Please reproduce the lines of the records below from the one holding "purple diamond: rotated 10 degrees clockwise" through the one holding "brown cross: moved", inclusive, skipping all pictures.

▶ EXCERPTED DATA
┌──

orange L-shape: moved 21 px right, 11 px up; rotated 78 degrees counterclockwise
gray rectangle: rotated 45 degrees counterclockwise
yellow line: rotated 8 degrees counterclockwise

└──
┌──

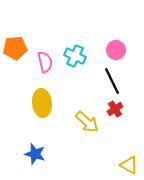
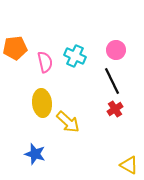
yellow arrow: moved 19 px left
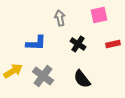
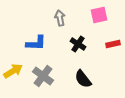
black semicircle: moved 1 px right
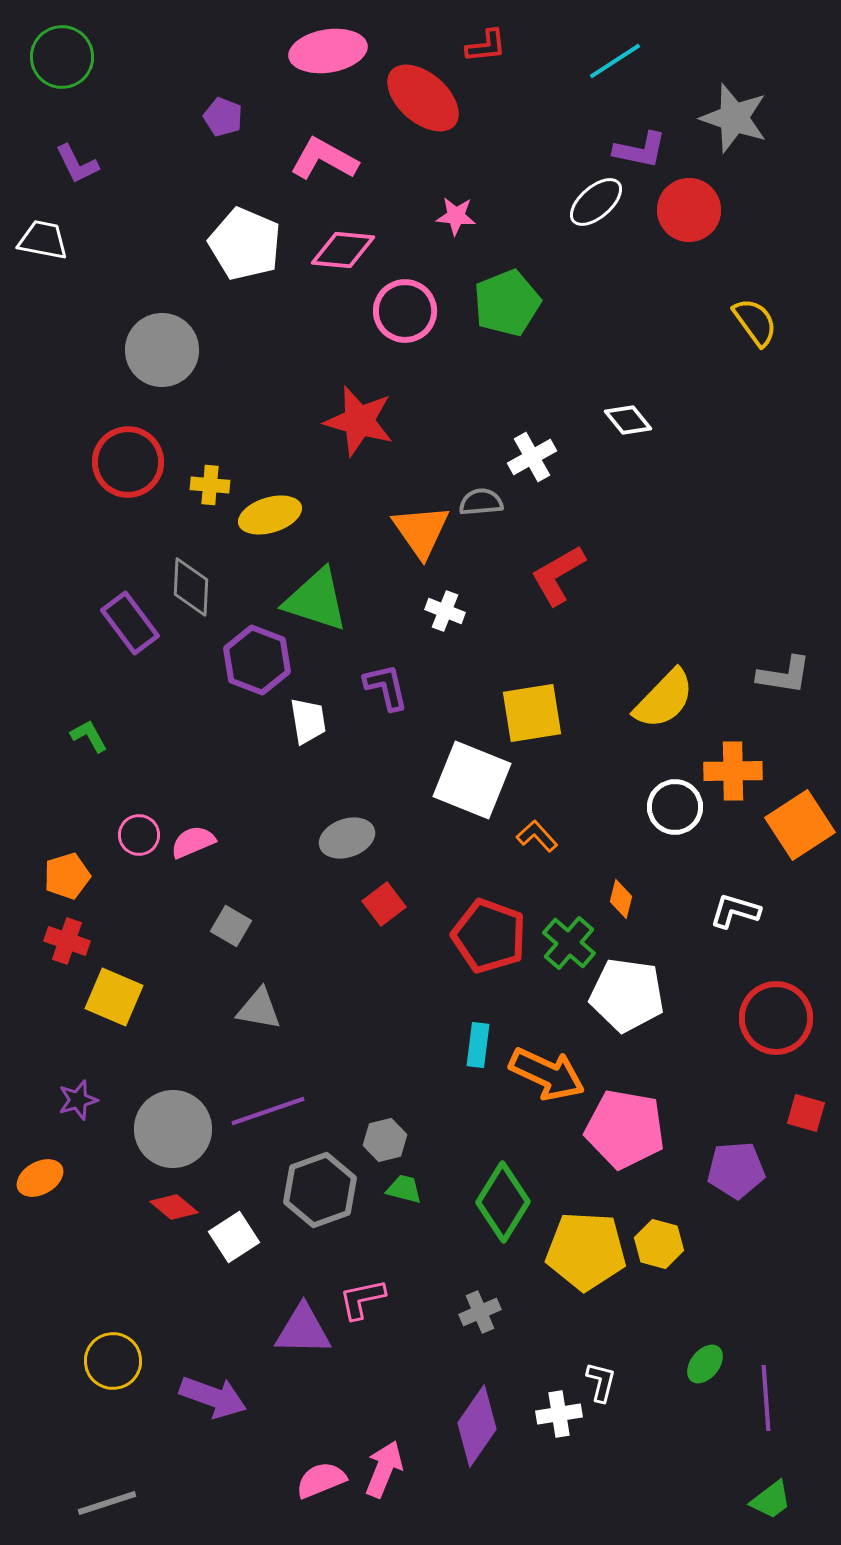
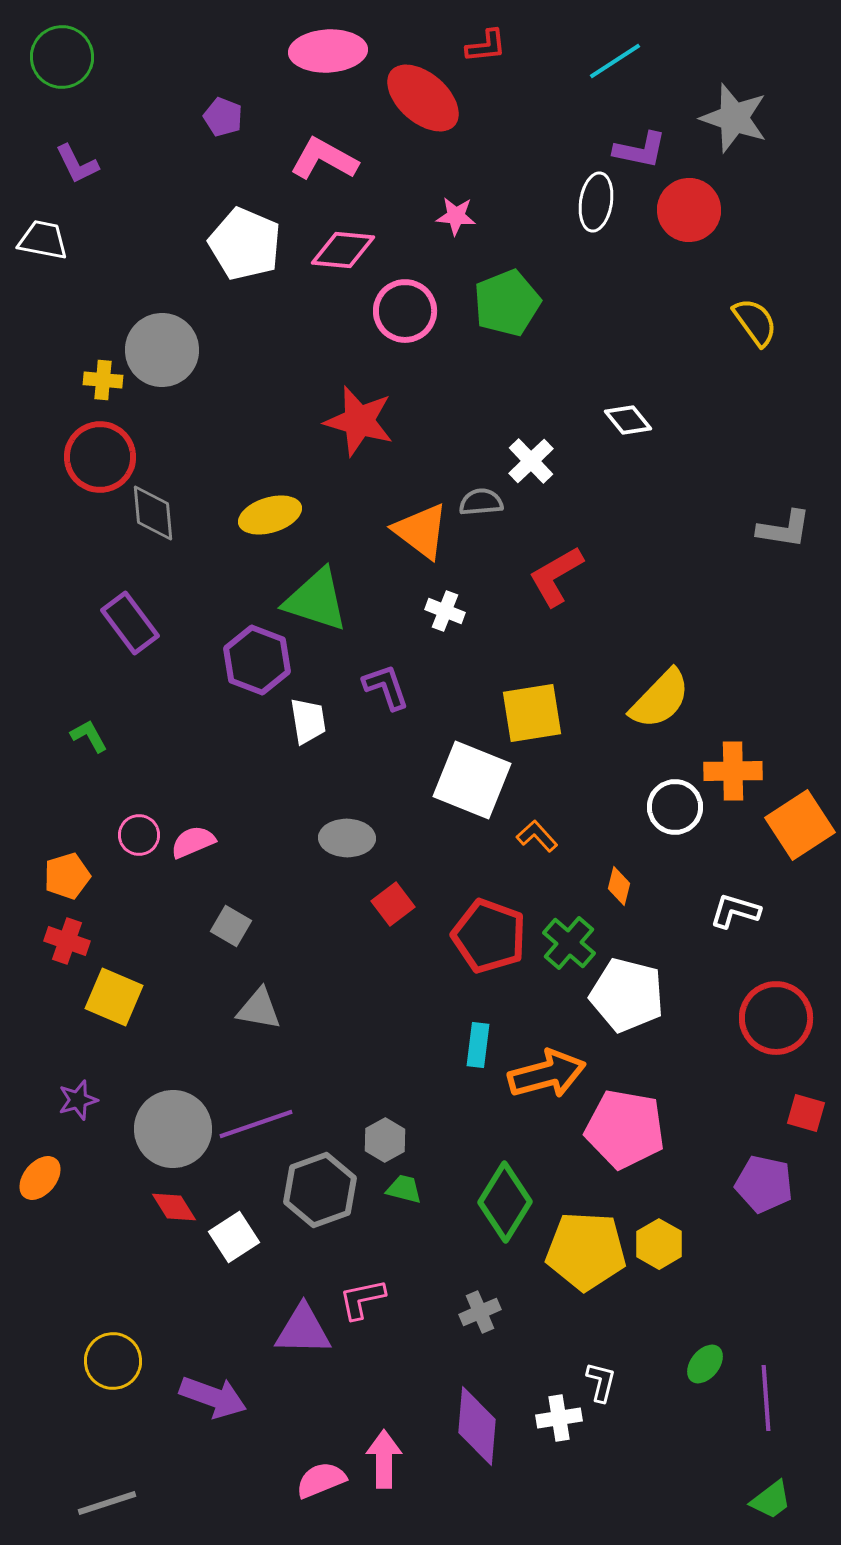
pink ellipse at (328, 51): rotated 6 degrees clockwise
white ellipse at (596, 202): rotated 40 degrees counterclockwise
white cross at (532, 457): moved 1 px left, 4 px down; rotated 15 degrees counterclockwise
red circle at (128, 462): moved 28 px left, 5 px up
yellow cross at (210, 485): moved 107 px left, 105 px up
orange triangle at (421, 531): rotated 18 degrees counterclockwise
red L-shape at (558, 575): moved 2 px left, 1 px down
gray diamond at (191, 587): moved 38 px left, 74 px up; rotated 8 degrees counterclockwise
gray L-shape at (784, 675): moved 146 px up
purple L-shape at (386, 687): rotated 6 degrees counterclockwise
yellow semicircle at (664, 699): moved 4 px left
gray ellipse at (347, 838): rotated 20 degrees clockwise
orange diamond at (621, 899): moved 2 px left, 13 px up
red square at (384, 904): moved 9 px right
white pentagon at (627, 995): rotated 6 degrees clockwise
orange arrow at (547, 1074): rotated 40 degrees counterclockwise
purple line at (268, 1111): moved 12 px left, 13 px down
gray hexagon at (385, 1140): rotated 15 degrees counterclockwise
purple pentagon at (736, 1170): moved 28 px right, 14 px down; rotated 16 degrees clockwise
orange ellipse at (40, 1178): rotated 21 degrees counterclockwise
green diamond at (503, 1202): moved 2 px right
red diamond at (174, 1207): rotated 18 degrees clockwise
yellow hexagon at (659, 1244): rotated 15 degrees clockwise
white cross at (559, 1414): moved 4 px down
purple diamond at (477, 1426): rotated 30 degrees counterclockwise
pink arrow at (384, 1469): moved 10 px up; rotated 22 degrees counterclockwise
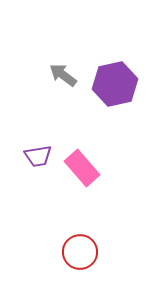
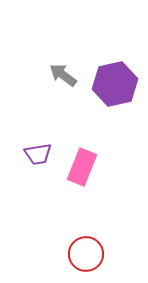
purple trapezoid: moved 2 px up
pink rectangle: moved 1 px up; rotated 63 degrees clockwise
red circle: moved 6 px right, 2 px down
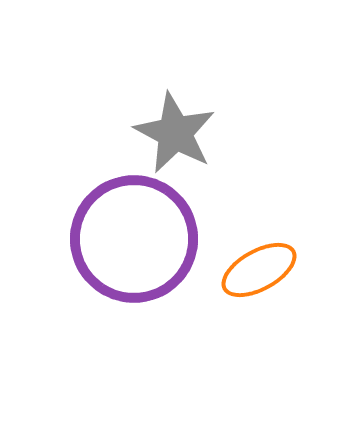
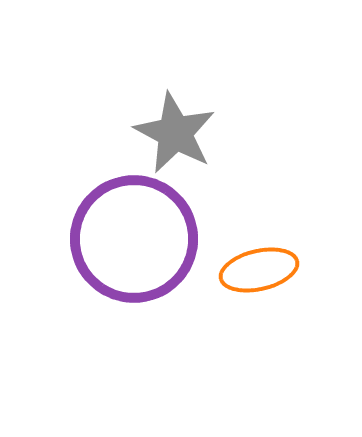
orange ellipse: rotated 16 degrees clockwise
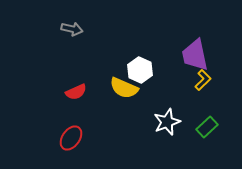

└──
┌──

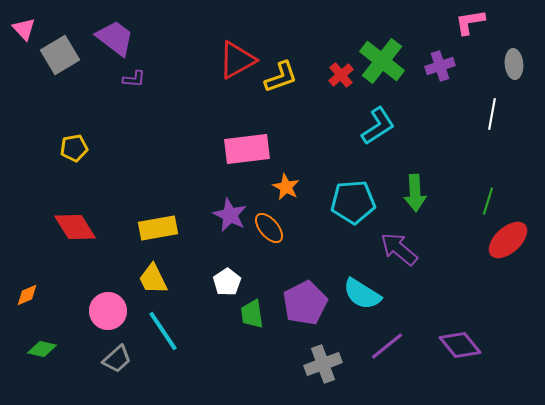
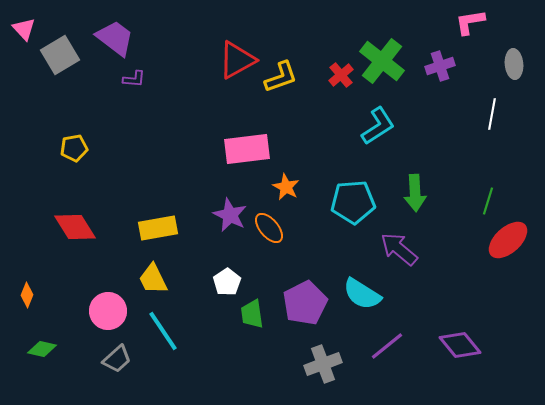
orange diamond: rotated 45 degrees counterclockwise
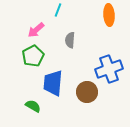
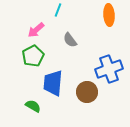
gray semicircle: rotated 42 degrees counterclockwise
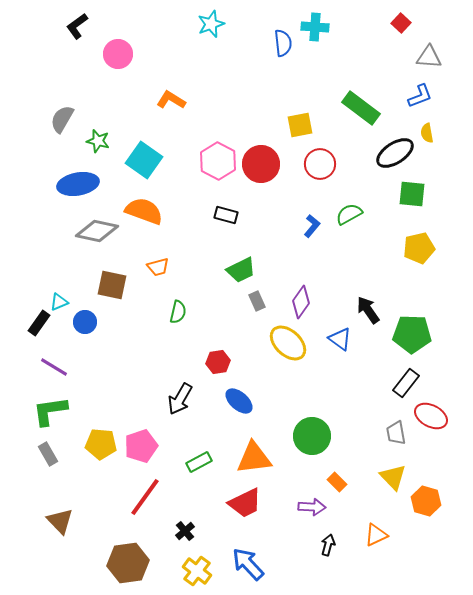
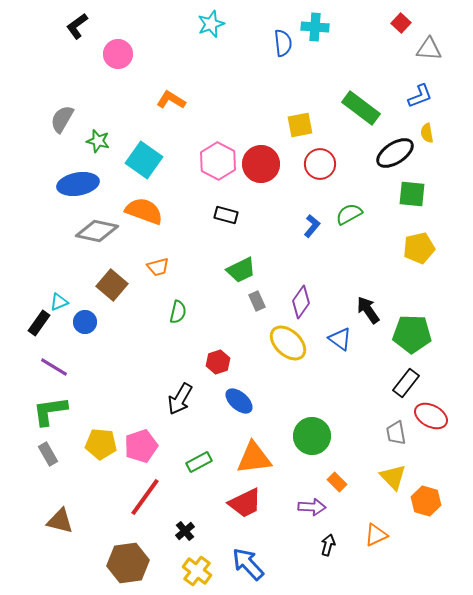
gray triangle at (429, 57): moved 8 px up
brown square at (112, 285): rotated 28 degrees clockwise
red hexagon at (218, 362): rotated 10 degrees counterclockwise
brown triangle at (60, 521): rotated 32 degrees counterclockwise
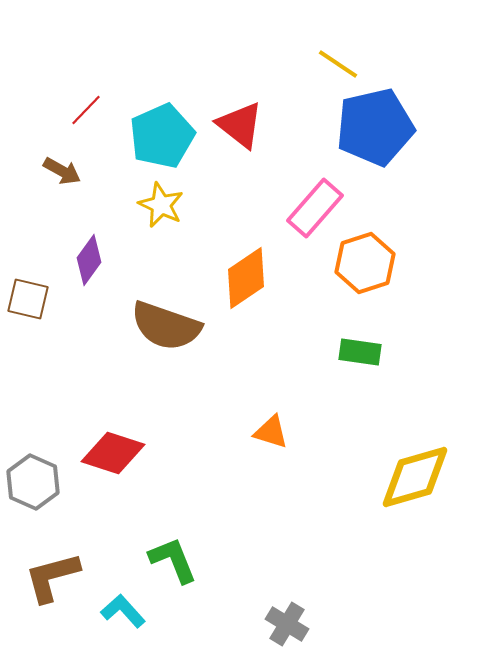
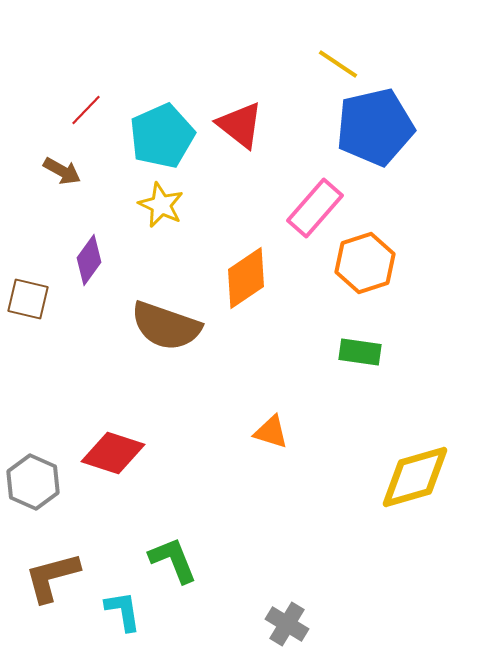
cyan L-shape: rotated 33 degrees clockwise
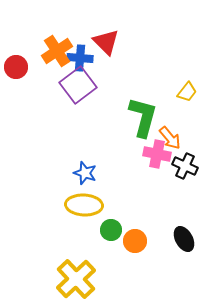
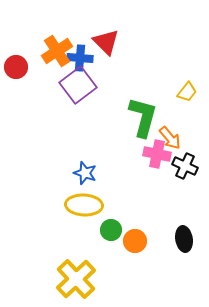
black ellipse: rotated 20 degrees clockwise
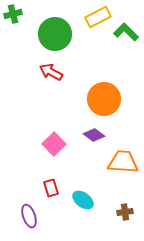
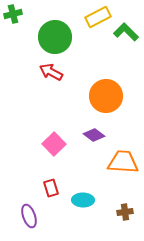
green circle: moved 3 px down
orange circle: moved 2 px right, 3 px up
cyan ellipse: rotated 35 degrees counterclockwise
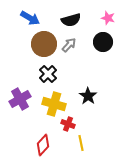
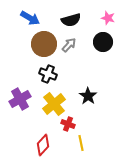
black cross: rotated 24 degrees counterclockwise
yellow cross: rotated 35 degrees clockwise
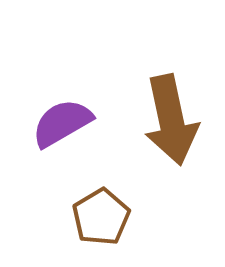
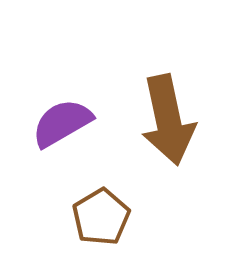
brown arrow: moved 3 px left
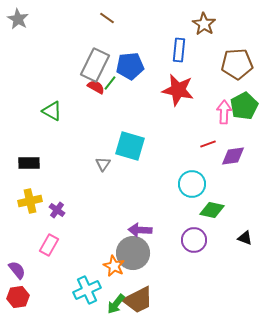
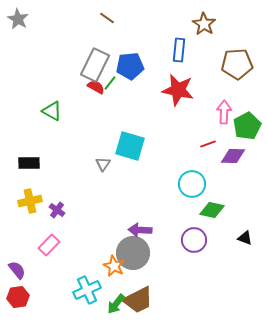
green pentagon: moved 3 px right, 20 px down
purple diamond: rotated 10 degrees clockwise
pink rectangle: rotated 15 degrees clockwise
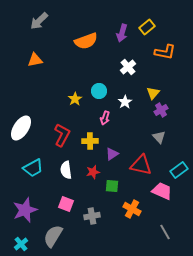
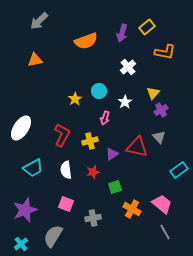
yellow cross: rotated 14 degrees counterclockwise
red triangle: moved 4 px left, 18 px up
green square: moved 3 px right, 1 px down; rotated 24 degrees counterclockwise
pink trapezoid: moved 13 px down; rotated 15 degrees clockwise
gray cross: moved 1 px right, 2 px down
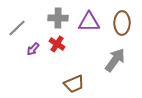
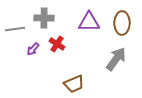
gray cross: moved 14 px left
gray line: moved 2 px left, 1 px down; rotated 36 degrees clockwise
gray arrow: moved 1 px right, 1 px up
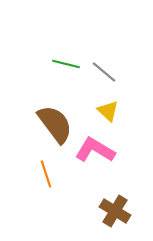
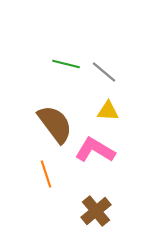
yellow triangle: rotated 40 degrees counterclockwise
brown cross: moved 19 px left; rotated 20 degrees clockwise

└──

▶ EXERCISE RESPONSE
purple diamond: rotated 10 degrees clockwise
pink rectangle: rotated 15 degrees clockwise
yellow cross: rotated 14 degrees counterclockwise
red triangle: moved 4 px left, 18 px up
green square: moved 3 px right, 1 px down; rotated 24 degrees counterclockwise
pink trapezoid: moved 13 px down; rotated 15 degrees clockwise
gray cross: moved 1 px right, 2 px down
gray cross: moved 14 px left
gray line: moved 2 px left, 1 px down; rotated 36 degrees clockwise
gray arrow: moved 1 px right, 1 px up
yellow triangle: rotated 40 degrees counterclockwise
brown cross: moved 19 px left; rotated 20 degrees clockwise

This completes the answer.